WHAT NEEDS TO BE DONE:
Retype the entries below exactly, dropping the images.

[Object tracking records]
* * * * * * * * *

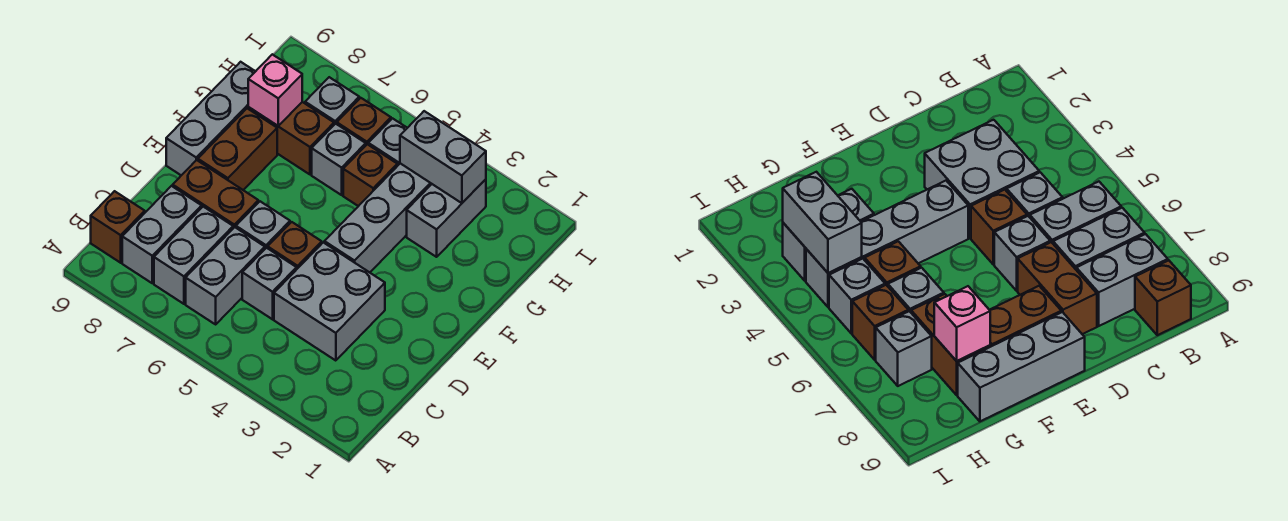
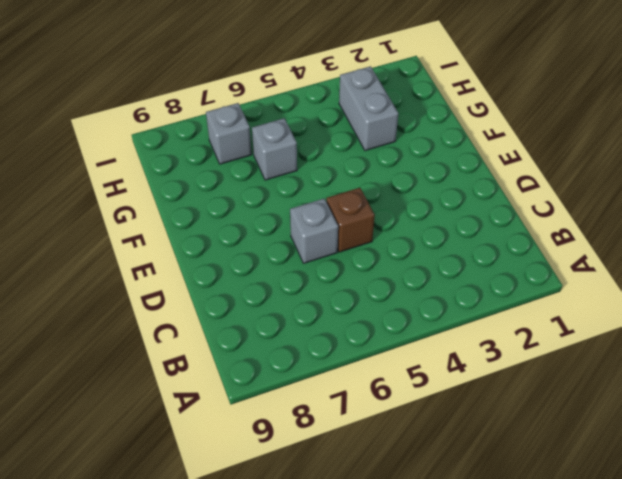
none -> grey 1x2 brick [186,227,265,324]
none -> grey 1x2 brick [154,207,233,304]
none -> grey 1x2 brick [122,186,202,283]

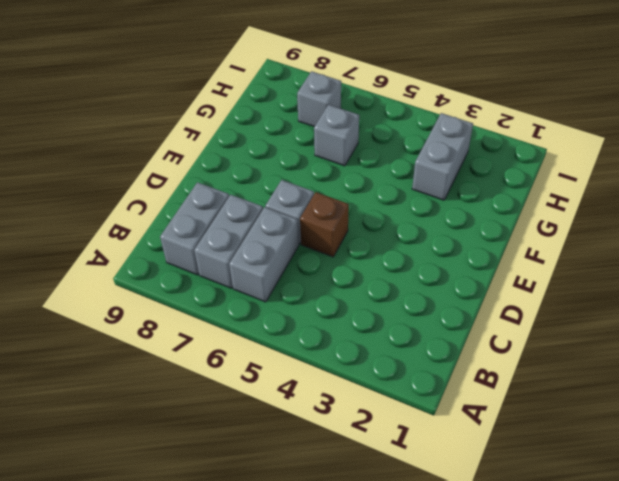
none -> brown 1x1 brick [91,191,145,263]
none -> grey 2x2 brick [274,242,385,361]
none -> grey 1x1 brick [242,248,297,319]

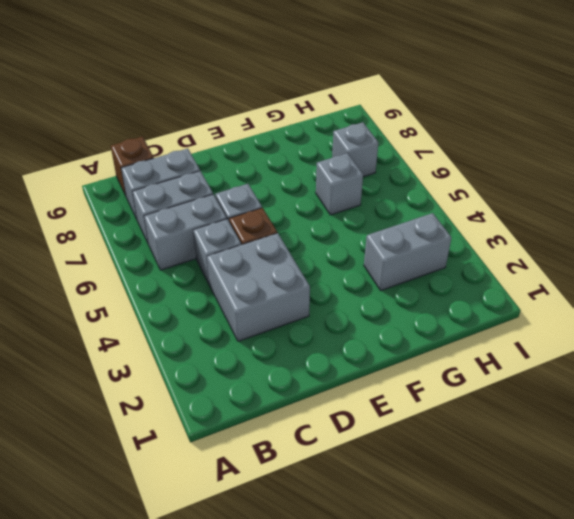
none -> brown 1x2 brick [173,160,258,228]
none -> grey 1x4 brick [324,163,431,272]
none -> brown 1x2 brick [198,108,277,190]

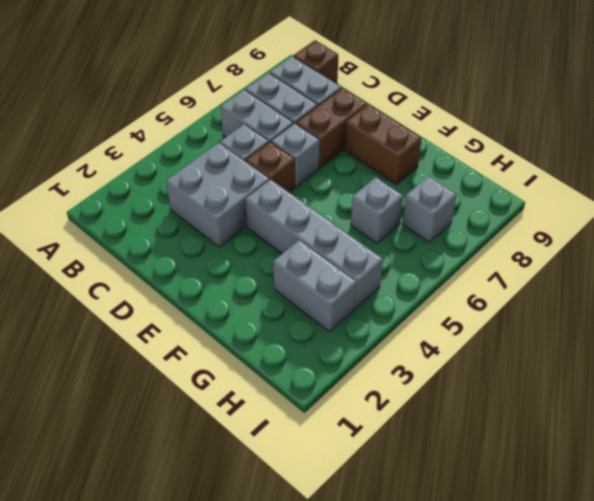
none -> grey 1x3 brick [166,62,256,175]
none -> brown 1x1 brick [343,144,397,206]
none -> brown 1x2 brick [248,102,334,174]

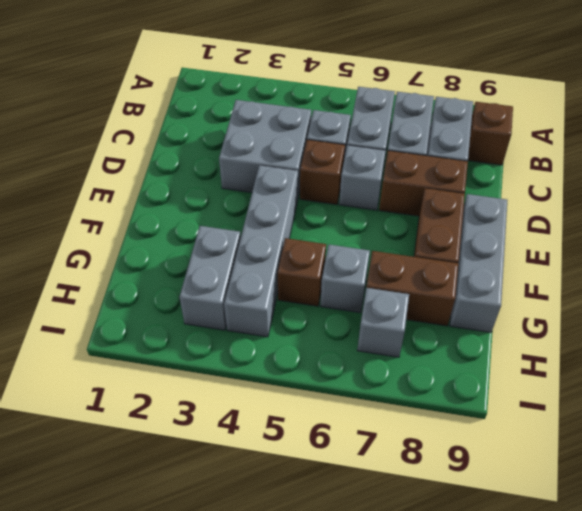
none -> grey 1x1 brick [368,118,407,166]
none -> brown 1x1 brick [337,98,391,145]
none -> pink 1x1 brick [248,54,302,126]

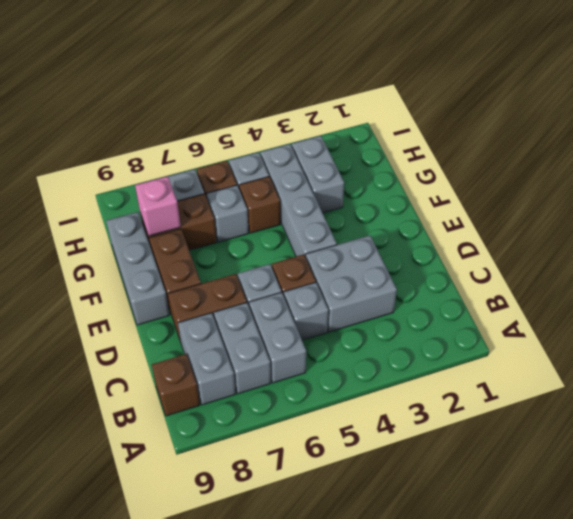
none -> grey 1x2 brick [400,111,486,203]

* * * * * * * * *

EXERCISE SOLUTION:
none -> grey 1x2 brick [186,227,265,324]
none -> grey 1x2 brick [154,207,233,304]
none -> grey 1x2 brick [122,186,202,283]

none -> brown 1x1 brick [91,191,145,263]
none -> grey 2x2 brick [274,242,385,361]
none -> grey 1x1 brick [242,248,297,319]

none -> brown 1x2 brick [173,160,258,228]
none -> grey 1x4 brick [324,163,431,272]
none -> brown 1x2 brick [198,108,277,190]

none -> grey 1x3 brick [166,62,256,175]
none -> brown 1x1 brick [343,144,397,206]
none -> brown 1x2 brick [248,102,334,174]

none -> grey 1x1 brick [368,118,407,166]
none -> brown 1x1 brick [337,98,391,145]
none -> pink 1x1 brick [248,54,302,126]

none -> grey 1x2 brick [400,111,486,203]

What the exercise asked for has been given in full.